=== What you should do ===
Your answer should be every line of the records that contains the word "cutting", copied as it stands.
────────────────────
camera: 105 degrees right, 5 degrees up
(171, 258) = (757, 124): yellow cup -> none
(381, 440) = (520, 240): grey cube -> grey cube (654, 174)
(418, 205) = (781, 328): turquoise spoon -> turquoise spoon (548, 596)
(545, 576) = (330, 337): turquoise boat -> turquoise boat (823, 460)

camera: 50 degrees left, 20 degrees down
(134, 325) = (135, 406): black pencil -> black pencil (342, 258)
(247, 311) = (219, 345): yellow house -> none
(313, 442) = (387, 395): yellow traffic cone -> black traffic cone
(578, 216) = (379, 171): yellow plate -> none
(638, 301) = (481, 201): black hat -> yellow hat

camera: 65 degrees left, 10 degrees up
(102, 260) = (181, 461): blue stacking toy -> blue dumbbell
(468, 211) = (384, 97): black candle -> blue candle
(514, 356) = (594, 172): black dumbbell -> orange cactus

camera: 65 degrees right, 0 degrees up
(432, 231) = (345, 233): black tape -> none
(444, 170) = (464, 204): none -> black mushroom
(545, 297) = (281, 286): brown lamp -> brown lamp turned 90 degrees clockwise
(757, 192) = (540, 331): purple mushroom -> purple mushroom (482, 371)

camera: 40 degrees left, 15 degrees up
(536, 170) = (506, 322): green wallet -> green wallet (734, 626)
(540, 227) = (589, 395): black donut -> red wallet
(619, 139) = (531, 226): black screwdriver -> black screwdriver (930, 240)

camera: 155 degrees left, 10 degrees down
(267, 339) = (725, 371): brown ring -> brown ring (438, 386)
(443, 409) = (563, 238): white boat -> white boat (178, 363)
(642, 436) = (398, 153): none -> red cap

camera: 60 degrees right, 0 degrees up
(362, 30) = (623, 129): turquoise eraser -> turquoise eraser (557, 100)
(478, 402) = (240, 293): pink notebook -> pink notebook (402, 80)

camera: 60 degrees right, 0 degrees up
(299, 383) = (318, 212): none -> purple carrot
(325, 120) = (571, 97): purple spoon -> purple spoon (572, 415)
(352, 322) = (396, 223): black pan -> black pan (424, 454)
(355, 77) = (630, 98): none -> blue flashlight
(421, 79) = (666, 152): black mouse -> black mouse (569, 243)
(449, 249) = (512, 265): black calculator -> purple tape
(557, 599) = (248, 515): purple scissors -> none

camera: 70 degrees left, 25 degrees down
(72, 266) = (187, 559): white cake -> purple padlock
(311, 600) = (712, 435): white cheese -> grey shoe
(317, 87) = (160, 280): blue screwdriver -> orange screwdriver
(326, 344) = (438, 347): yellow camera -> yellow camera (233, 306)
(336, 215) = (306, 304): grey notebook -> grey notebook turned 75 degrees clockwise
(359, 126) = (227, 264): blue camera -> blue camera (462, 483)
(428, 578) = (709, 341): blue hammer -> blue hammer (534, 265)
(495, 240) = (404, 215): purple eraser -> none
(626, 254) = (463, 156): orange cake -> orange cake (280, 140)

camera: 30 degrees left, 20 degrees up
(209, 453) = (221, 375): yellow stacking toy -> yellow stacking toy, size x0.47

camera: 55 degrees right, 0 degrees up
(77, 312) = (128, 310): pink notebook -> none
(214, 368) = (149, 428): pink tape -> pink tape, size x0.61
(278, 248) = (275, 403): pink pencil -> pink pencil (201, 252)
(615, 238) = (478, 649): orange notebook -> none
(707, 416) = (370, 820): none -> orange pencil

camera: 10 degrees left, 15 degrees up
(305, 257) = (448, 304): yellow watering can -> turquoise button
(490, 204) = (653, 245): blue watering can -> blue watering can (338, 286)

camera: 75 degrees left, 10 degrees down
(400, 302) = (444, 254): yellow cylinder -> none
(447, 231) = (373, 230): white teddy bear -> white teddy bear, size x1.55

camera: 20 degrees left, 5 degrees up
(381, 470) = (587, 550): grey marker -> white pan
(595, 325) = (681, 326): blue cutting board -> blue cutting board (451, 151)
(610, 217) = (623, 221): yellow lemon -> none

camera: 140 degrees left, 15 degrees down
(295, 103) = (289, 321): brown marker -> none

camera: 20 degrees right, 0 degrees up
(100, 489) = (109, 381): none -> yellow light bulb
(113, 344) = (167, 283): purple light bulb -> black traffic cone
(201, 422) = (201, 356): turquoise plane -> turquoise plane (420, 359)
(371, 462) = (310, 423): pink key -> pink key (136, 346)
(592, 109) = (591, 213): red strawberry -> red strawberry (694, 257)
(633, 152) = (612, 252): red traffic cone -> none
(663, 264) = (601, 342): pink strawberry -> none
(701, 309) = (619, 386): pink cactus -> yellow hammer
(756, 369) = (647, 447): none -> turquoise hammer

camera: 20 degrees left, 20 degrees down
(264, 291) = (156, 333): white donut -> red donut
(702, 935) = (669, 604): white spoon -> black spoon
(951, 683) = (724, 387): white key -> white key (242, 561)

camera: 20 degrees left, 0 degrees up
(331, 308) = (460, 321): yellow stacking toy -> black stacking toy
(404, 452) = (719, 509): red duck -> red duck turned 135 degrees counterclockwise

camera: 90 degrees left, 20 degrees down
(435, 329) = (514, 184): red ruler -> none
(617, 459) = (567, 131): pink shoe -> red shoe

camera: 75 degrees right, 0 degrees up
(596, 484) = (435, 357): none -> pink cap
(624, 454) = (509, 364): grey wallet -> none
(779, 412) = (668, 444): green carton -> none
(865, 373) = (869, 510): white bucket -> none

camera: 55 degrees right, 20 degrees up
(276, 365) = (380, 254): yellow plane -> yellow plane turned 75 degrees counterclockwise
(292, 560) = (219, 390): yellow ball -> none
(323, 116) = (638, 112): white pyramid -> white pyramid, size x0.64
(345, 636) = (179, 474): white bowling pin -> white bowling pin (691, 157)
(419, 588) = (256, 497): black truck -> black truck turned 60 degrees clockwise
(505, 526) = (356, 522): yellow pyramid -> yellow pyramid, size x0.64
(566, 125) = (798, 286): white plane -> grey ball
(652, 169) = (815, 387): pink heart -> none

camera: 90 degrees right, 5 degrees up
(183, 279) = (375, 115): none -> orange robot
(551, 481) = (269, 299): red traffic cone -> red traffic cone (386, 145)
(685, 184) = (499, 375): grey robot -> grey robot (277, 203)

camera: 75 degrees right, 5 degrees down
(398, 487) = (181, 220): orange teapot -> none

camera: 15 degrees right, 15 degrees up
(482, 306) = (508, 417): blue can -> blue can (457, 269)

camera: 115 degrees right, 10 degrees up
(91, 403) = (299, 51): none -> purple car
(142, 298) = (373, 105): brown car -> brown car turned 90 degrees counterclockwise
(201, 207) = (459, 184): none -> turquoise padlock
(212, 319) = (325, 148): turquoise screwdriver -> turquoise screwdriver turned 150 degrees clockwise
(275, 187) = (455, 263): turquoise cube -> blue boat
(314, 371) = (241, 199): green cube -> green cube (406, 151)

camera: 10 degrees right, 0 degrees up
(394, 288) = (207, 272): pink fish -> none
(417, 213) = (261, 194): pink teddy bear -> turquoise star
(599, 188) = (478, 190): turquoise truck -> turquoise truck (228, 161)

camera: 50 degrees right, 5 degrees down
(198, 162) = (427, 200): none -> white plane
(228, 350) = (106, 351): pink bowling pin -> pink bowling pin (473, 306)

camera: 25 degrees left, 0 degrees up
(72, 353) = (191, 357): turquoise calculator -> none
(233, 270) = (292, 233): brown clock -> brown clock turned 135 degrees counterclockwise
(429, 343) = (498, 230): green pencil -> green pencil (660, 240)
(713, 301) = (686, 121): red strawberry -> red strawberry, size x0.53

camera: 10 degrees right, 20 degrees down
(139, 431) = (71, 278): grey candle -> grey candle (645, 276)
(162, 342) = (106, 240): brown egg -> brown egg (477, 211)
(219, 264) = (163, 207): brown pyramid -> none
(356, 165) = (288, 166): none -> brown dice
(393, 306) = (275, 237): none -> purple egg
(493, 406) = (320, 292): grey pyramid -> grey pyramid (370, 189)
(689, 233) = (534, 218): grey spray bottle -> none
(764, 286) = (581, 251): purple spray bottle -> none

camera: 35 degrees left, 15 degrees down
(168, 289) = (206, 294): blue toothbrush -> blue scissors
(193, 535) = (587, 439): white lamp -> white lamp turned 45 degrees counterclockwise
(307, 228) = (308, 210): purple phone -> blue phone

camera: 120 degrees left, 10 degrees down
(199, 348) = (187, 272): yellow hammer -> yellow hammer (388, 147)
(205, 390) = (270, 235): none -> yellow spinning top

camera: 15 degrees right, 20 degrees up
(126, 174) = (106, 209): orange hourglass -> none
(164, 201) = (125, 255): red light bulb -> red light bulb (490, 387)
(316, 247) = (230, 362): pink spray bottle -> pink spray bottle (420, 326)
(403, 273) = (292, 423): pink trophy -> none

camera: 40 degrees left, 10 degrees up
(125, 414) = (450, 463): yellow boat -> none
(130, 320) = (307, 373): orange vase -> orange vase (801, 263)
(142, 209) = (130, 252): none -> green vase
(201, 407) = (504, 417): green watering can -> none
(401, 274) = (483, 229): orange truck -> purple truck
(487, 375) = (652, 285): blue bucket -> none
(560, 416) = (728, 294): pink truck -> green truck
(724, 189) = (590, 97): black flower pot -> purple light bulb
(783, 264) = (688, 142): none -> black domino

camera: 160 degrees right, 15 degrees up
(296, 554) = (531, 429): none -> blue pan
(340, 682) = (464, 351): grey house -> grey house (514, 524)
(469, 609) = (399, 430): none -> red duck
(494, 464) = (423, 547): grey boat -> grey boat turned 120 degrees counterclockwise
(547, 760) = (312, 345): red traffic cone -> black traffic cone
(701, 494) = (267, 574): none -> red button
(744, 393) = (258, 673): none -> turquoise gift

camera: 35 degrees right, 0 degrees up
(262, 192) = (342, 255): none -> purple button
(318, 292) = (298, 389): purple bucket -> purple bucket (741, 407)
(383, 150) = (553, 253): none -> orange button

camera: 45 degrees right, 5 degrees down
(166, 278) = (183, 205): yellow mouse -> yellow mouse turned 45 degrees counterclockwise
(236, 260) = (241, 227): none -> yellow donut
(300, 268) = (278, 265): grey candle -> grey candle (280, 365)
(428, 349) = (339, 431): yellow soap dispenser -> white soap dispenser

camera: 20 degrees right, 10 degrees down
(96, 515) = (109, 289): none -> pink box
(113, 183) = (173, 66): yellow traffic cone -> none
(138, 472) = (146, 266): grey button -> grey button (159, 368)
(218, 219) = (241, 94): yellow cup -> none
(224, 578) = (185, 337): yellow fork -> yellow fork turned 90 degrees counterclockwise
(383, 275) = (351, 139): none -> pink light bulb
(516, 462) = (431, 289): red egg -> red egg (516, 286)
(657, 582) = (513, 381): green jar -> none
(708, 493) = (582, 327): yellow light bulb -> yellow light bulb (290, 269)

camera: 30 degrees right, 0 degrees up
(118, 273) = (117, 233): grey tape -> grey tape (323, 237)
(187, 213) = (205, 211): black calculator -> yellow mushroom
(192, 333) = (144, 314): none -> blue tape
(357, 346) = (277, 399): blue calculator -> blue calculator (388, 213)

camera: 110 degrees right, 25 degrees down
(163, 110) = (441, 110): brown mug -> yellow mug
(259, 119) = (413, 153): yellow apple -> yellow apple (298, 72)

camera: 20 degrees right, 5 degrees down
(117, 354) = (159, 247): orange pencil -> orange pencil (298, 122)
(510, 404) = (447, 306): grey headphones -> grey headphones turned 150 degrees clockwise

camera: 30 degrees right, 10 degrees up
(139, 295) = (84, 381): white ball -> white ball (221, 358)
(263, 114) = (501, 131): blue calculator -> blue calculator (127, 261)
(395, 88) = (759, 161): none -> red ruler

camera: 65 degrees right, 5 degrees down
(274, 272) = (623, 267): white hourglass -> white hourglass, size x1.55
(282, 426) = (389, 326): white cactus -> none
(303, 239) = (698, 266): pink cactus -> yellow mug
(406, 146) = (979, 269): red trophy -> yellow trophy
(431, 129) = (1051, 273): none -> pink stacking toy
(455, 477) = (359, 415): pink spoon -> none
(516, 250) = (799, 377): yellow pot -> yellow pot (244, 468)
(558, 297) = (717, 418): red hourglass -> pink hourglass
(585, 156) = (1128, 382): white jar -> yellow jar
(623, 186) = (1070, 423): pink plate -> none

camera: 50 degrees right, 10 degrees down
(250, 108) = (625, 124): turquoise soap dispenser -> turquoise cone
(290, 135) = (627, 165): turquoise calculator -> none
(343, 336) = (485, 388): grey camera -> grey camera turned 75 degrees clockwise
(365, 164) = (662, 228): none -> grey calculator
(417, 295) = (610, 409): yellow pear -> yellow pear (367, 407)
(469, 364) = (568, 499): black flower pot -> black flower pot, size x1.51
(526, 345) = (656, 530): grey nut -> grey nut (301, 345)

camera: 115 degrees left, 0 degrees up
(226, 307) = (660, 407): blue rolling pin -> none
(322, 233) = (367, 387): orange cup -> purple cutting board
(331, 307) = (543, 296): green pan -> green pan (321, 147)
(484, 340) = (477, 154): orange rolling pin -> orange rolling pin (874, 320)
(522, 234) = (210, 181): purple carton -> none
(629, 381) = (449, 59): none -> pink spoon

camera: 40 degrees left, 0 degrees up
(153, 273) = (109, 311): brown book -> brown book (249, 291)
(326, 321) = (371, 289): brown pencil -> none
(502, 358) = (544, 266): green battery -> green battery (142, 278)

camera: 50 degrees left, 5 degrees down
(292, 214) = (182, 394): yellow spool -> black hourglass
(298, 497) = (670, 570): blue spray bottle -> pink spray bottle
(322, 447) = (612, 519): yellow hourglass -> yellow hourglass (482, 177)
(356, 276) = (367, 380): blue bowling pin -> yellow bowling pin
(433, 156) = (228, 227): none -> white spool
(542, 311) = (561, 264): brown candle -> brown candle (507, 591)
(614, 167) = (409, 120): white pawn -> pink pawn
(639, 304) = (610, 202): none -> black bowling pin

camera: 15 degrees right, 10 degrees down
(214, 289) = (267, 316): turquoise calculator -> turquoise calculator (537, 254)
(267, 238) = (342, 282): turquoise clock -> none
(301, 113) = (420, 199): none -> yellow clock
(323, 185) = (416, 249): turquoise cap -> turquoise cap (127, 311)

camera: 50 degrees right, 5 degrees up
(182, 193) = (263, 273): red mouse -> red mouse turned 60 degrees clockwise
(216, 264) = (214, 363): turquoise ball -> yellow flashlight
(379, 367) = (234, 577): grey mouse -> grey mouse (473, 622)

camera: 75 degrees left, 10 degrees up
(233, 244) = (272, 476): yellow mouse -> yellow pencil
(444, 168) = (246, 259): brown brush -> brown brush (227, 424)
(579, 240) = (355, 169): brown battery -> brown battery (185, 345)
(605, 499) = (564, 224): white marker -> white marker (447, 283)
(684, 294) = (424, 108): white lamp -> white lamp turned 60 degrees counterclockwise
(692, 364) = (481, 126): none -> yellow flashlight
────────────────────
=== Answer below ===
(595, 325) = (681, 326): blue cutting board -> blue cutting board (451, 151)
(322, 233) = (367, 387): orange cup -> purple cutting board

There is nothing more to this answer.